+++ SUPPLIED RECORDS +++
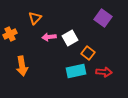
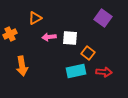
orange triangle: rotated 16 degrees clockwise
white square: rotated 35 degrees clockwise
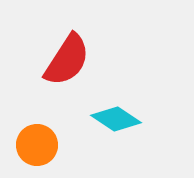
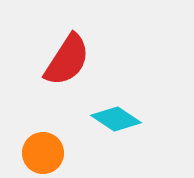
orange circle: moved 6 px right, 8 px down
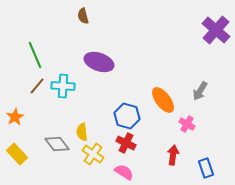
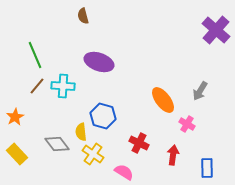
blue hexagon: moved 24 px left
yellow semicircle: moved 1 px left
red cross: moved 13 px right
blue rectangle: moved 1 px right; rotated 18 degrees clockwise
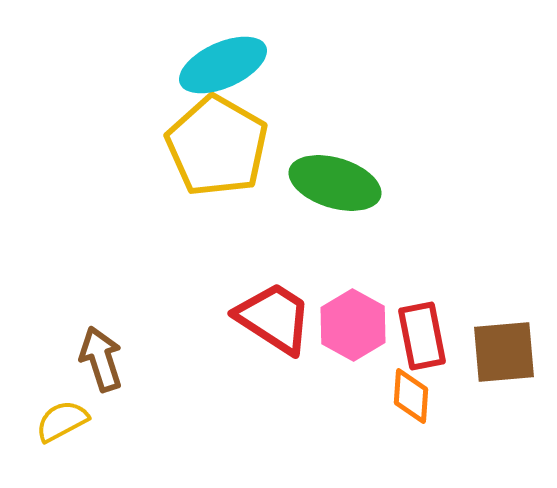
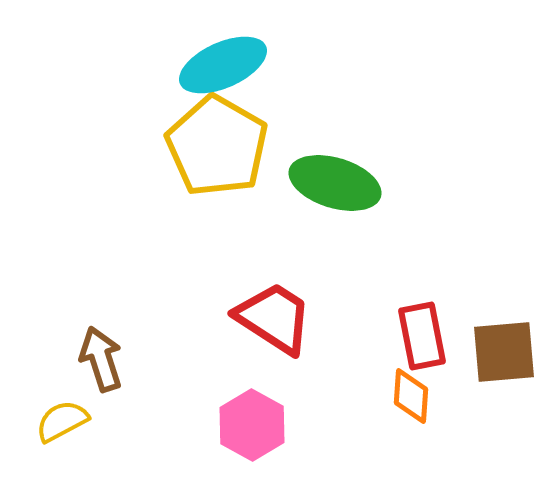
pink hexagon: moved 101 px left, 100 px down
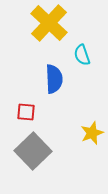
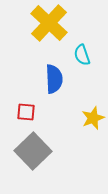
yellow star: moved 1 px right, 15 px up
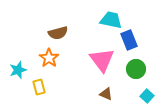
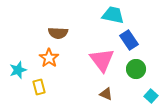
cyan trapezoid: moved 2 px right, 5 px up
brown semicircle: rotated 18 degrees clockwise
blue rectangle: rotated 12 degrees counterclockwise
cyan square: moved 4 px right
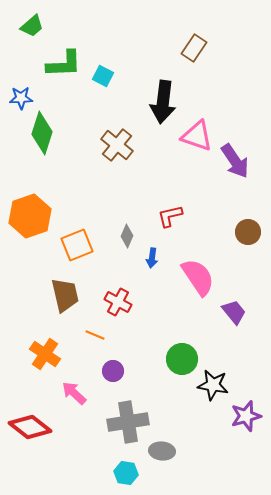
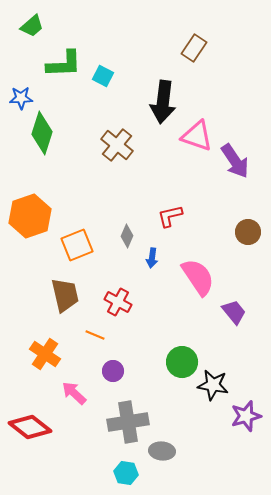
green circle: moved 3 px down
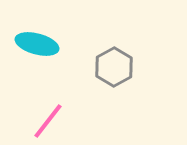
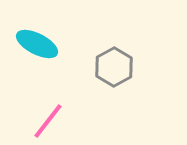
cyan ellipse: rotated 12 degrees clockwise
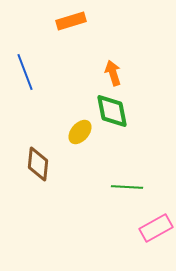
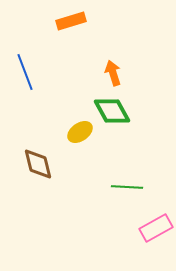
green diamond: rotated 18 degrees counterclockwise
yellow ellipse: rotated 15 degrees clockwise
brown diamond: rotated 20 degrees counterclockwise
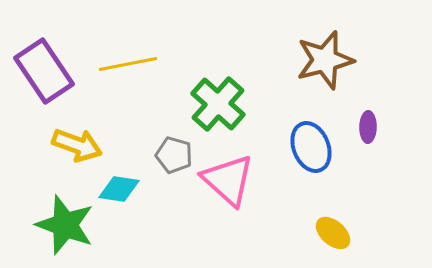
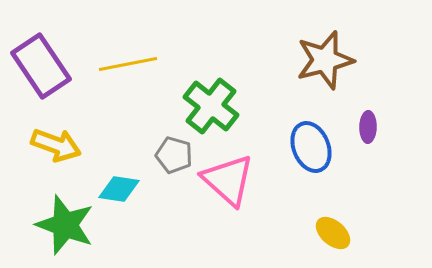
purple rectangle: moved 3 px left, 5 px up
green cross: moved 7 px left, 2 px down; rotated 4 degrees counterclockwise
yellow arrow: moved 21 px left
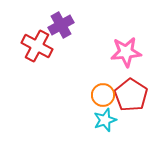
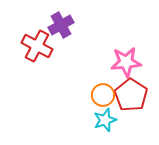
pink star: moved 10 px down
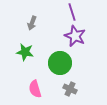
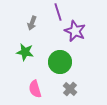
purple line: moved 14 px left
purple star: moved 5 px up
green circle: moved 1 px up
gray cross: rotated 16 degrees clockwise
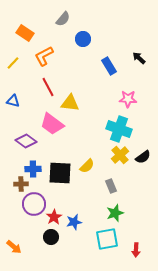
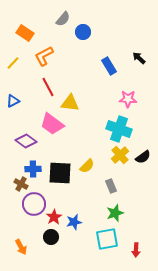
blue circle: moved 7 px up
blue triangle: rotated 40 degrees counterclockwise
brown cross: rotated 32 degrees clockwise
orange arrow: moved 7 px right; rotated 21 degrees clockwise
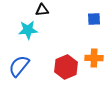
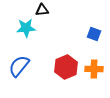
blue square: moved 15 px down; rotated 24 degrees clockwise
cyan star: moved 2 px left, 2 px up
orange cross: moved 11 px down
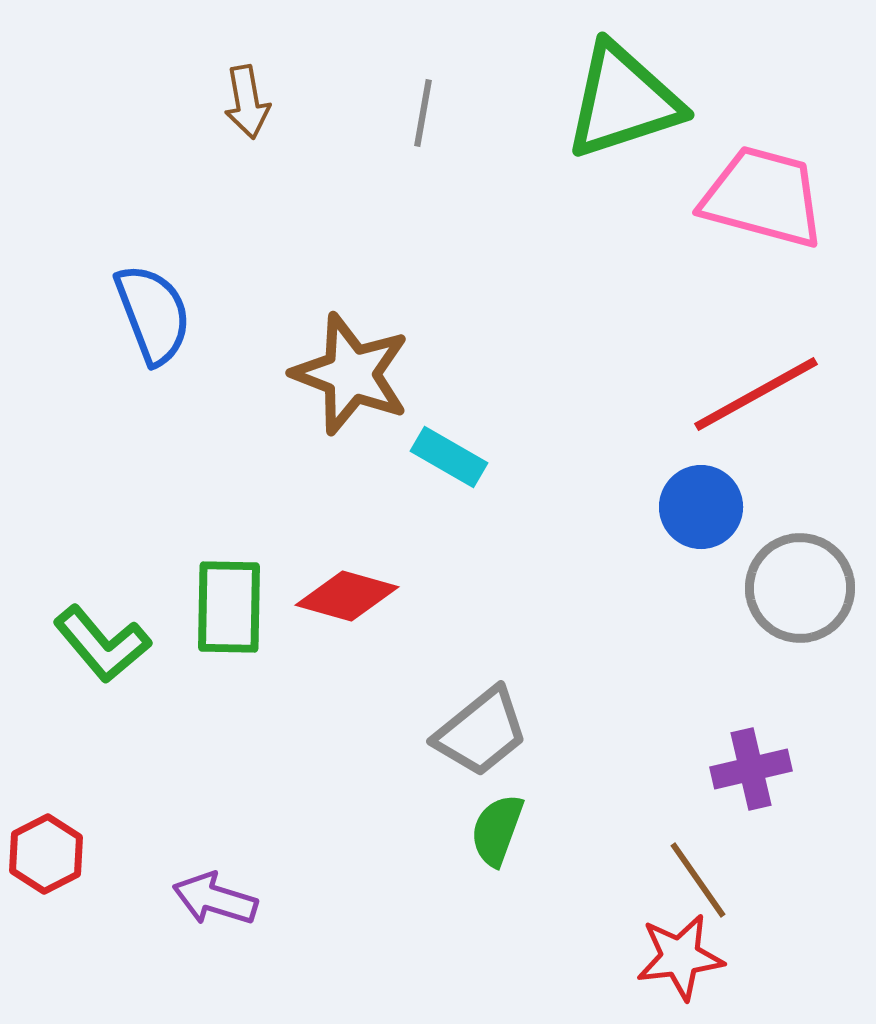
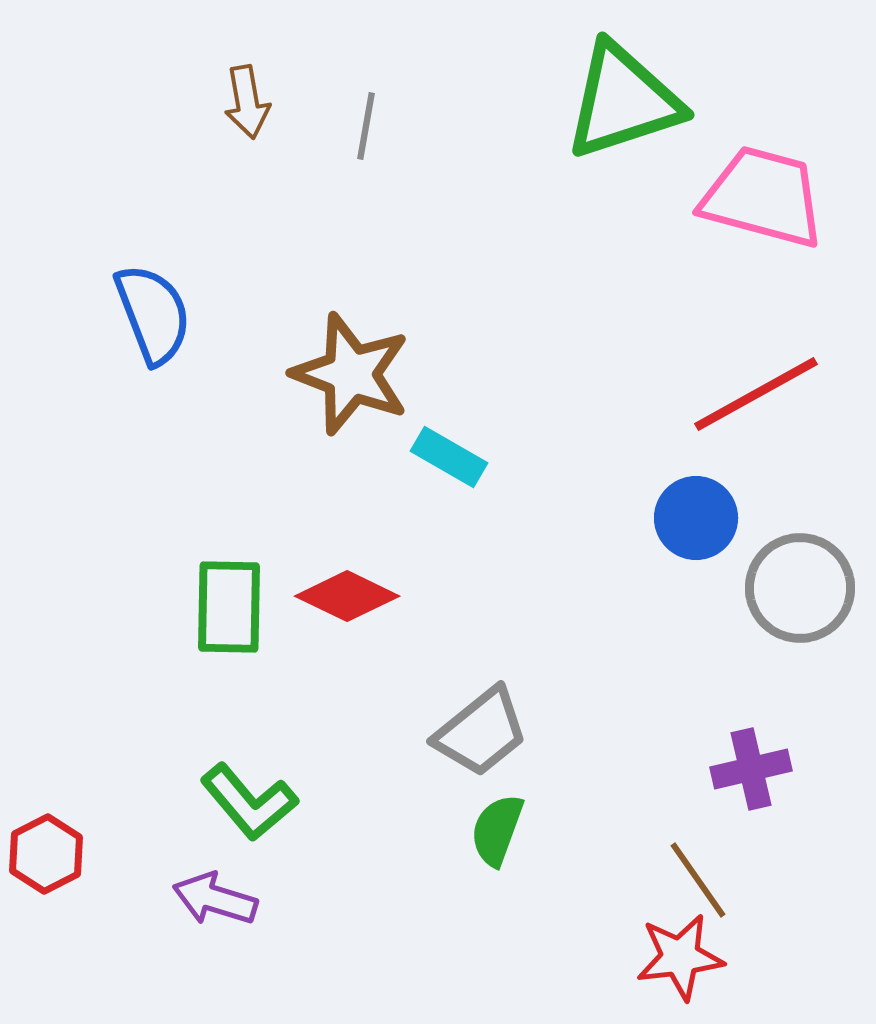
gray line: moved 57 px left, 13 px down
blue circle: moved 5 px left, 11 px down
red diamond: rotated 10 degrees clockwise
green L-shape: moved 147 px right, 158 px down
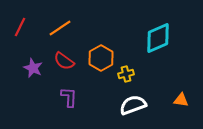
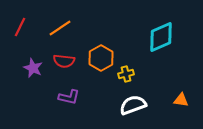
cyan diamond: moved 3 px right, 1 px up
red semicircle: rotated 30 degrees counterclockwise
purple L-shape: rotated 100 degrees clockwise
+++
> TASK OBJECTIVE
Return the material word for word, images omitted.

> EXPECTED ANSWER
orange triangle: rotated 16 degrees clockwise
white square: rotated 35 degrees clockwise
orange circle: moved 6 px right, 8 px down
blue hexagon: moved 24 px left
yellow semicircle: moved 1 px left
red cross: moved 13 px right
blue rectangle: moved 1 px right; rotated 18 degrees clockwise
pink hexagon: moved 101 px left, 100 px down
yellow star: moved 1 px right, 15 px up
cyan trapezoid: moved 2 px right, 5 px up
brown semicircle: rotated 18 degrees clockwise
blue rectangle: rotated 12 degrees counterclockwise
cyan square: moved 4 px right
green circle: moved 3 px down
cyan ellipse: rotated 12 degrees clockwise
green diamond: rotated 18 degrees counterclockwise
yellow ellipse: rotated 15 degrees clockwise
brown diamond: rotated 20 degrees counterclockwise
purple rectangle: moved 3 px left, 5 px up
green cross: moved 7 px left, 2 px down; rotated 4 degrees counterclockwise
yellow arrow: moved 21 px left
pink star: moved 10 px down
purple line: moved 14 px left
purple star: moved 5 px up
green circle: moved 1 px up
gray cross: rotated 16 degrees clockwise
blue circle: moved 7 px up
blue triangle: rotated 40 degrees counterclockwise
brown cross: rotated 32 degrees clockwise
orange arrow: moved 7 px right; rotated 21 degrees clockwise
blue square: moved 15 px down; rotated 24 degrees clockwise
cyan star: moved 2 px left, 2 px up
orange cross: moved 11 px down
gray line: moved 57 px left, 13 px down
blue circle: moved 5 px left, 11 px down
red diamond: rotated 10 degrees clockwise
green L-shape: moved 147 px right, 158 px down
cyan diamond: moved 3 px right, 1 px up
red semicircle: rotated 30 degrees counterclockwise
purple L-shape: rotated 100 degrees clockwise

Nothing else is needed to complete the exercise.